TASK DETAILS: Using the listing below, copy exactly the lines from the one containing "none -> black 1x3 brick [604,132,696,162]" to the one containing "none -> black 1x2 brick [1090,164,1151,193]", both lines included, and no others.

RECORD SET:
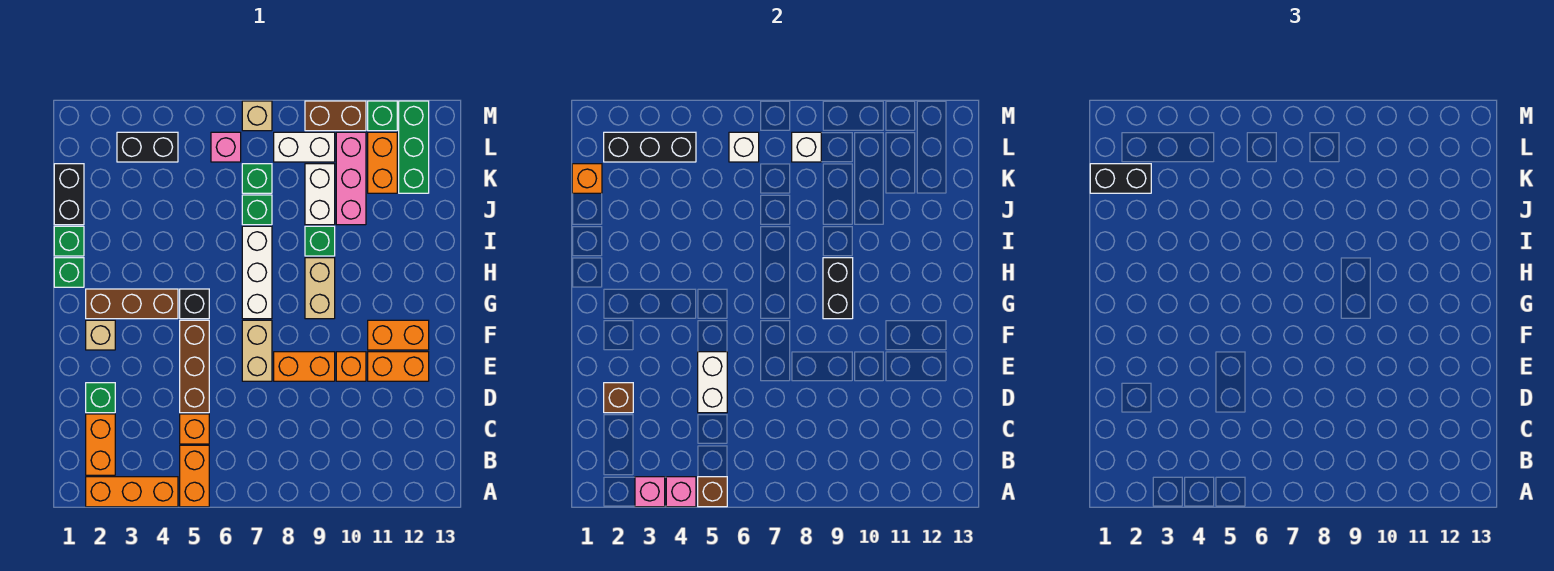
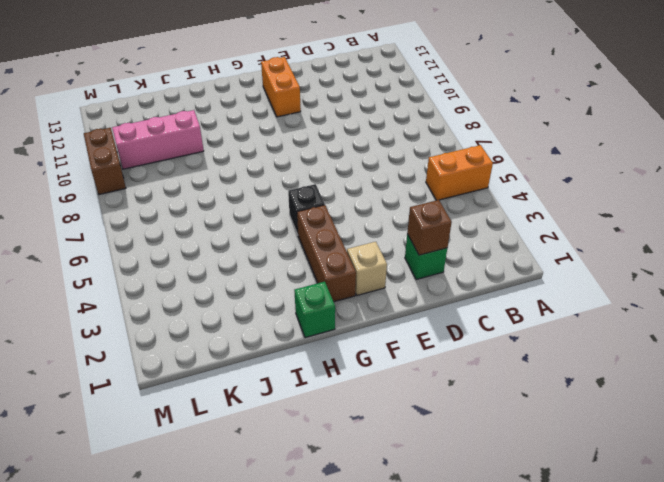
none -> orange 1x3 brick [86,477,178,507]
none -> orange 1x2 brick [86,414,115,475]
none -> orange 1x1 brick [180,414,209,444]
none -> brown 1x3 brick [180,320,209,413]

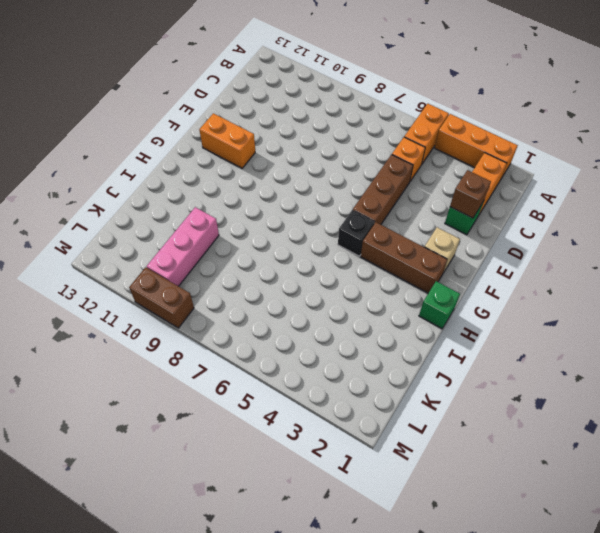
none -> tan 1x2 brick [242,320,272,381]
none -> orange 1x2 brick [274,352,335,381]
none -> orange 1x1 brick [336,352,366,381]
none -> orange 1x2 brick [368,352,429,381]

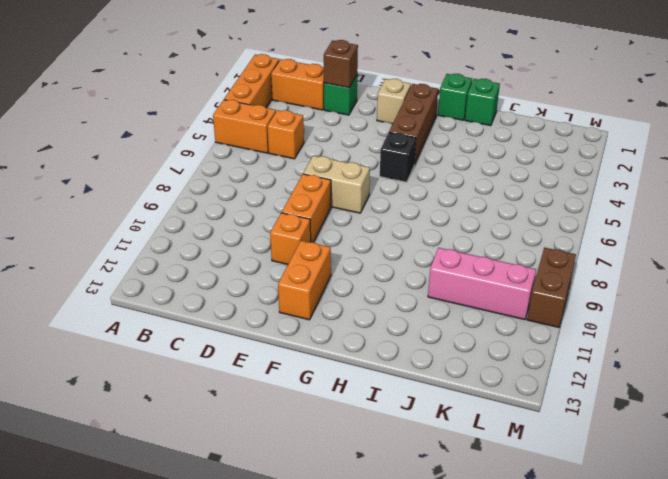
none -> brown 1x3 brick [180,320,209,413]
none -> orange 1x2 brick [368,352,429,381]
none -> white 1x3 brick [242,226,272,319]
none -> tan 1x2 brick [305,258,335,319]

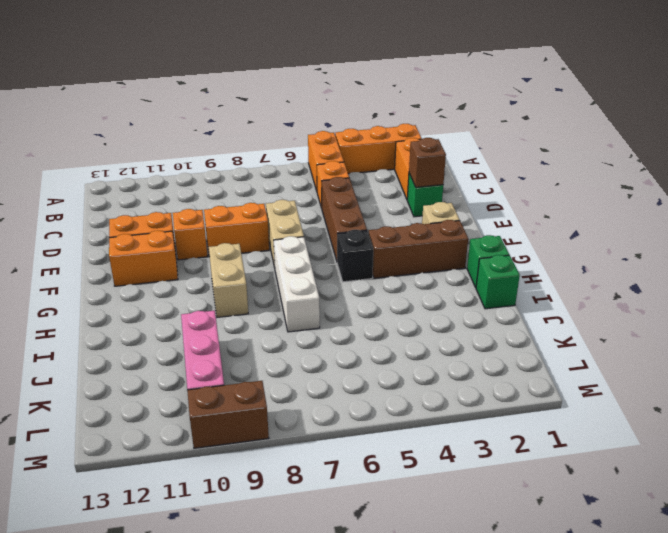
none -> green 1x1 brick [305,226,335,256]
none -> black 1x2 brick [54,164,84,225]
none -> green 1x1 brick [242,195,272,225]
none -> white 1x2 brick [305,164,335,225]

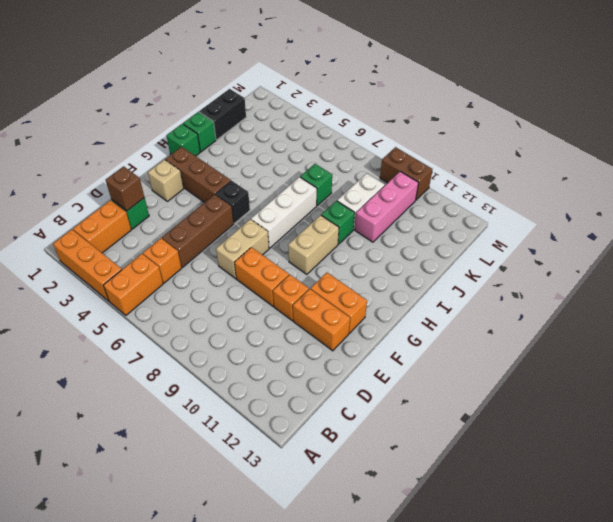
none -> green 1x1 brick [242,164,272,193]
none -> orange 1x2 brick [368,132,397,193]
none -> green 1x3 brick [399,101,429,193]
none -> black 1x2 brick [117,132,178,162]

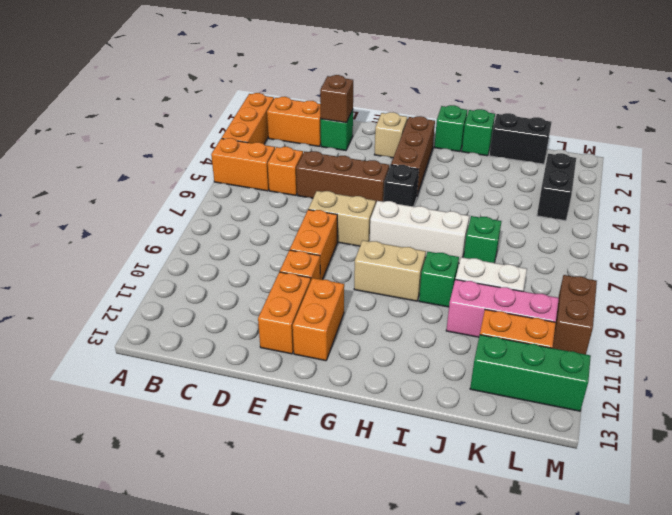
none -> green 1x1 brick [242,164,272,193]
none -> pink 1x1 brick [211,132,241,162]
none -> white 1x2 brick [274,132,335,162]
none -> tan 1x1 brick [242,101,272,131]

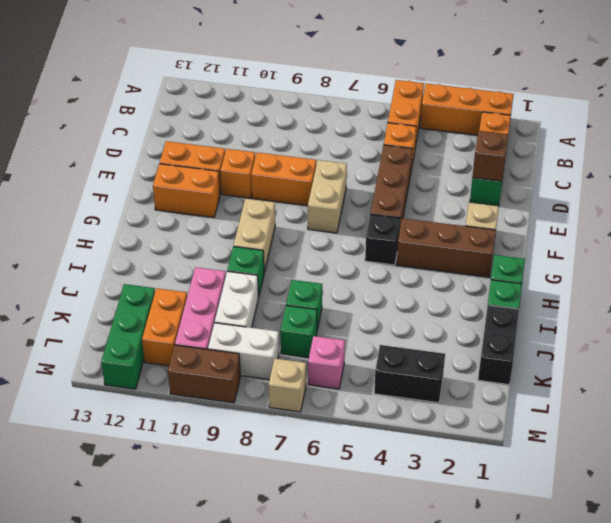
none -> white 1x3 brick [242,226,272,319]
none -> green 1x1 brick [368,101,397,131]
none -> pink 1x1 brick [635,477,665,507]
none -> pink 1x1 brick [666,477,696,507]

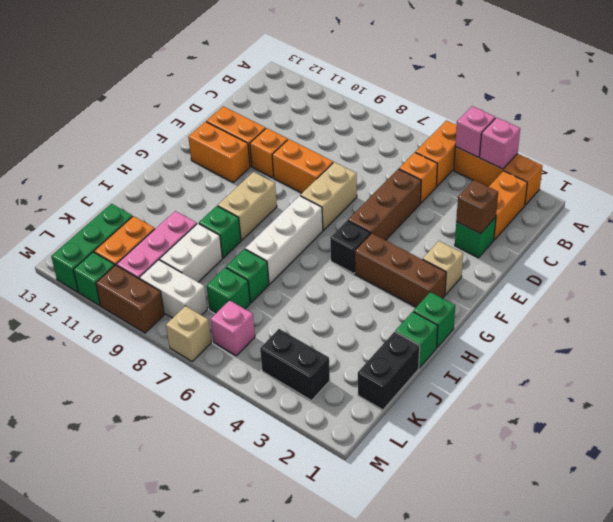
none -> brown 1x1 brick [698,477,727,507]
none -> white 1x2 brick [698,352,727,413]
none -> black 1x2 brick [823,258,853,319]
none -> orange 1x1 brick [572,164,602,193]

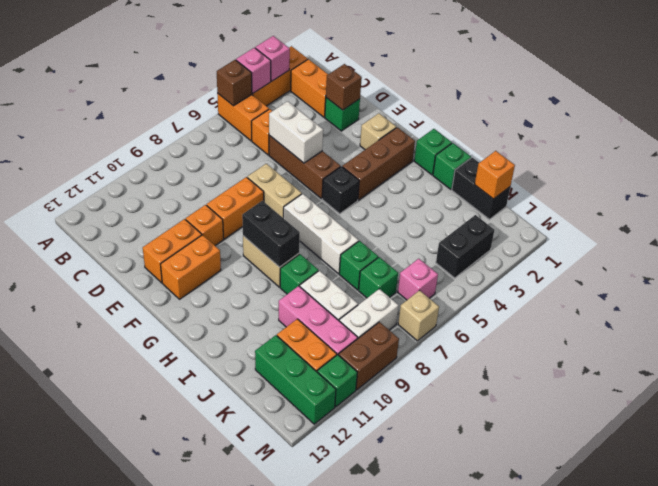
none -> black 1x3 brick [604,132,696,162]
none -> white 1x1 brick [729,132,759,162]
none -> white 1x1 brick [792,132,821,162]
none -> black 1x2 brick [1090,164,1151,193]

--

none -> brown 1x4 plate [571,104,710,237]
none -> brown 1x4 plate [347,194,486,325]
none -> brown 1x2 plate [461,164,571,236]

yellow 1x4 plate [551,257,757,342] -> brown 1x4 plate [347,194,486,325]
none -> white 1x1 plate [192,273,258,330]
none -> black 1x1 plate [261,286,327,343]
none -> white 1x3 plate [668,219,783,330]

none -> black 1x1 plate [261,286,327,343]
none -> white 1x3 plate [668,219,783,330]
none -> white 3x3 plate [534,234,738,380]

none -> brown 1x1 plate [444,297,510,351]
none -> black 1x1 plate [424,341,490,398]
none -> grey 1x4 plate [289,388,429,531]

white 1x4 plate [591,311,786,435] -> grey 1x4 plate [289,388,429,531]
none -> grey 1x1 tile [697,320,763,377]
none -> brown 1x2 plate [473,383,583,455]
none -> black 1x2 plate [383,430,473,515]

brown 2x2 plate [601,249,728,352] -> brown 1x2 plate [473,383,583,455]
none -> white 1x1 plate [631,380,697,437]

TASK OUTPUT:
none -> black 1x3 brick [604,132,696,162]
none -> white 1x1 brick [729,132,759,162]
none -> white 1x1 brick [792,132,821,162]
none -> black 1x2 brick [1090,164,1151,193]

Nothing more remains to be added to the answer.